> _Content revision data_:
━━━

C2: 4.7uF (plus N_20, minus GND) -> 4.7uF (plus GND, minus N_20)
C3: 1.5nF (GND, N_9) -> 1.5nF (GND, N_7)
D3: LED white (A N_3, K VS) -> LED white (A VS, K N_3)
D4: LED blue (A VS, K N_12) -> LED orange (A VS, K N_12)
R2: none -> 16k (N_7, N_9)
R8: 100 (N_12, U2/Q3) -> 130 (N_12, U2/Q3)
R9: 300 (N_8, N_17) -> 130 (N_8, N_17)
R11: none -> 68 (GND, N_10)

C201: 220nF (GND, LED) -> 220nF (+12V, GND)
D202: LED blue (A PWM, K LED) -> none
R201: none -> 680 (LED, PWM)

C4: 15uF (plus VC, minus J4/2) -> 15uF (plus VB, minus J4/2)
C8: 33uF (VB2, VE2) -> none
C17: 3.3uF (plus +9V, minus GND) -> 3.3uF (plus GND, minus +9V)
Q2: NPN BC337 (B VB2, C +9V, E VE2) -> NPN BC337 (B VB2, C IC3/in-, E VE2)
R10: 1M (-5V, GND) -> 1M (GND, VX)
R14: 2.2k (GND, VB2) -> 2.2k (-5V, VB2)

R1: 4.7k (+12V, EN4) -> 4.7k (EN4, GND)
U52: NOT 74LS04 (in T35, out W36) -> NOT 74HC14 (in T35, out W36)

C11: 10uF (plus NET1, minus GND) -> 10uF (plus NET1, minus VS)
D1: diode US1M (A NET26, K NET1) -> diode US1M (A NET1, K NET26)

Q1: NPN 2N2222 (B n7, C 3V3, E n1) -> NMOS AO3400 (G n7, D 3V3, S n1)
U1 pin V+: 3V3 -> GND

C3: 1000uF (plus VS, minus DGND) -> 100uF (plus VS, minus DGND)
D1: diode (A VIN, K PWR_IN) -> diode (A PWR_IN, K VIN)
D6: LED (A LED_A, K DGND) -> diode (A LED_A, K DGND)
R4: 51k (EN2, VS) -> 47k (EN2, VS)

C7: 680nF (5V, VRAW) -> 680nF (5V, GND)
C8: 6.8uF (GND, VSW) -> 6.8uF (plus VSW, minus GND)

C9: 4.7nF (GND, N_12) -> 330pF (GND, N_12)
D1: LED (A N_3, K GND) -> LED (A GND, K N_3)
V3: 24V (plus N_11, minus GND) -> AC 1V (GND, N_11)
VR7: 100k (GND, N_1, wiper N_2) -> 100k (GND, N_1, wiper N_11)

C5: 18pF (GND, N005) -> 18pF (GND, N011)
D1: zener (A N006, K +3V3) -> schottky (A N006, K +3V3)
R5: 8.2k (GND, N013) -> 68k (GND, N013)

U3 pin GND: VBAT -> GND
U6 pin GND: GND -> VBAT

━━━

> _Task to complete_:
Show every line of the data in which the word "none" appears.

> _Answer box_:
R2: none -> 16k (N_7, N_9)
R11: none -> 68 (GND, N_10)
D202: LED blue (A PWM, K LED) -> none
R201: none -> 680 (LED, PWM)
C8: 33uF (VB2, VE2) -> none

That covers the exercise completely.